**WORK ITEM**
Write out exactly the lines from the one containing "TFT2 pin SCK: C14 -> A10" through the last line of the records below, including both.

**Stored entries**
--- START ---

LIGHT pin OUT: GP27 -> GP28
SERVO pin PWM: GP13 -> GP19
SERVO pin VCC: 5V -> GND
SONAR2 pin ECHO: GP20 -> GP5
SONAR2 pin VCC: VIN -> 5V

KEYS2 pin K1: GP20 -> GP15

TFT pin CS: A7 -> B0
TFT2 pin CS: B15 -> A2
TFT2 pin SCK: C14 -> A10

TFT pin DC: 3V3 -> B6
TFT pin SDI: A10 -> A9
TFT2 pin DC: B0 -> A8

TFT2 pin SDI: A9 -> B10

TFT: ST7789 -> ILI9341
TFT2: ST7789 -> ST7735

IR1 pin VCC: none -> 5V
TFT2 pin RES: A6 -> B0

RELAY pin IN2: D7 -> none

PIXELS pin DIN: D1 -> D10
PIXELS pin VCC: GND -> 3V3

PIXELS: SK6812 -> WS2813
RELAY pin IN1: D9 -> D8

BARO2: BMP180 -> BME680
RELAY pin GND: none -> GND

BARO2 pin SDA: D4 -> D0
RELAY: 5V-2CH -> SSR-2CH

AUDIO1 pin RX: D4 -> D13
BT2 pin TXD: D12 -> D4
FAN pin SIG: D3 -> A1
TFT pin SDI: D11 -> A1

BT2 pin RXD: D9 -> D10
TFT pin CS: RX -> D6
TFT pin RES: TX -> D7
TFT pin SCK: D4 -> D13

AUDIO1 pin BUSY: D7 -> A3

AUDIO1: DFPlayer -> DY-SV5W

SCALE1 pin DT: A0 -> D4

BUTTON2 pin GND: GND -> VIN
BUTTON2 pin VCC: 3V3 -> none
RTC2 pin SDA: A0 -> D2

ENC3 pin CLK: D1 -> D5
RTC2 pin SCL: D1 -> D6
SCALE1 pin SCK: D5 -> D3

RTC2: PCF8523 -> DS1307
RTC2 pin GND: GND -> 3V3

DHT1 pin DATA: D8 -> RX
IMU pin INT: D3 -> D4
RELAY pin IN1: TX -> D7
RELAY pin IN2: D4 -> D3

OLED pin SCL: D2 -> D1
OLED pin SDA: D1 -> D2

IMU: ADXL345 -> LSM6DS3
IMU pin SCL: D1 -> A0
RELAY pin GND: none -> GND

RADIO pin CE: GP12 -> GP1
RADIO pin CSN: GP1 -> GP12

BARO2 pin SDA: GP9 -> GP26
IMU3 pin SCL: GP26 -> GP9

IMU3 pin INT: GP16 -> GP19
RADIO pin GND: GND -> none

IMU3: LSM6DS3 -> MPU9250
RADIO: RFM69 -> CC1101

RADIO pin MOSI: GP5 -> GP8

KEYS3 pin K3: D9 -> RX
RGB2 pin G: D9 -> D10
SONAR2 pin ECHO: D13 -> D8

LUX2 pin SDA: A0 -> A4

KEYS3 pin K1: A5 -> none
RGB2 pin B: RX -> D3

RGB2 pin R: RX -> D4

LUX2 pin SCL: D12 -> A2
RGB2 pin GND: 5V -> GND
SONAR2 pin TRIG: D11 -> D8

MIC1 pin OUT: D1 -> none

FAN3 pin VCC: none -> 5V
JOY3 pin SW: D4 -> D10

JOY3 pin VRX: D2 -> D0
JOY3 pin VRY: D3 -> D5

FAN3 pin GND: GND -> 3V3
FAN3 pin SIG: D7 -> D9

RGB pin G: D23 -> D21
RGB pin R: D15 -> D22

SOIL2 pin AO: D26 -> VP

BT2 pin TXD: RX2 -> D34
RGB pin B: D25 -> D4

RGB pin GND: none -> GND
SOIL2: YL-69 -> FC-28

--- END ---

**TASK RESPONSE**
TFT2 pin SCK: C14 -> A10

TFT pin DC: 3V3 -> B6
TFT pin SDI: A10 -> A9
TFT2 pin DC: B0 -> A8

TFT2 pin SDI: A9 -> B10

TFT: ST7789 -> ILI9341
TFT2: ST7789 -> ST7735

IR1 pin VCC: none -> 5V
TFT2 pin RES: A6 -> B0

RELAY pin IN2: D7 -> none

PIXELS pin DIN: D1 -> D10
PIXELS pin VCC: GND -> 3V3

PIXELS: SK6812 -> WS2813
RELAY pin IN1: D9 -> D8

BARO2: BMP180 -> BME680
RELAY pin GND: none -> GND

BARO2 pin SDA: D4 -> D0
RELAY: 5V-2CH -> SSR-2CH

AUDIO1 pin RX: D4 -> D13
BT2 pin TXD: D12 -> D4
FAN pin SIG: D3 -> A1
TFT pin SDI: D11 -> A1

BT2 pin RXD: D9 -> D10
TFT pin CS: RX -> D6
TFT pin RES: TX -> D7
TFT pin SCK: D4 -> D13

AUDIO1 pin BUSY: D7 -> A3

AUDIO1: DFPlayer -> DY-SV5W

SCALE1 pin DT: A0 -> D4

BUTTON2 pin GND: GND -> VIN
BUTTON2 pin VCC: 3V3 -> none
RTC2 pin SDA: A0 -> D2

ENC3 pin CLK: D1 -> D5
RTC2 pin SCL: D1 -> D6
SCALE1 pin SCK: D5 -> D3

RTC2: PCF8523 -> DS1307
RTC2 pin GND: GND -> 3V3

DHT1 pin DATA: D8 -> RX
IMU pin INT: D3 -> D4
RELAY pin IN1: TX -> D7
RELAY pin IN2: D4 -> D3

OLED pin SCL: D2 -> D1
OLED pin SDA: D1 -> D2

IMU: ADXL345 -> LSM6DS3
IMU pin SCL: D1 -> A0
RELAY pin GND: none -> GND

RADIO pin CE: GP12 -> GP1
RADIO pin CSN: GP1 -> GP12

BARO2 pin SDA: GP9 -> GP26
IMU3 pin SCL: GP26 -> GP9

IMU3 pin INT: GP16 -> GP19
RADIO pin GND: GND -> none

IMU3: LSM6DS3 -> MPU9250
RADIO: RFM69 -> CC1101

RADIO pin MOSI: GP5 -> GP8

KEYS3 pin K3: D9 -> RX
RGB2 pin G: D9 -> D10
SONAR2 pin ECHO: D13 -> D8

LUX2 pin SDA: A0 -> A4

KEYS3 pin K1: A5 -> none
RGB2 pin B: RX -> D3

RGB2 pin R: RX -> D4

LUX2 pin SCL: D12 -> A2
RGB2 pin GND: 5V -> GND
SONAR2 pin TRIG: D11 -> D8

MIC1 pin OUT: D1 -> none

FAN3 pin VCC: none -> 5V
JOY3 pin SW: D4 -> D10

JOY3 pin VRX: D2 -> D0
JOY3 pin VRY: D3 -> D5

FAN3 pin GND: GND -> 3V3
FAN3 pin SIG: D7 -> D9

RGB pin G: D23 -> D21
RGB pin R: D15 -> D22

SOIL2 pin AO: D26 -> VP

BT2 pin TXD: RX2 -> D34
RGB pin B: D25 -> D4

RGB pin GND: none -> GND
SOIL2: YL-69 -> FC-28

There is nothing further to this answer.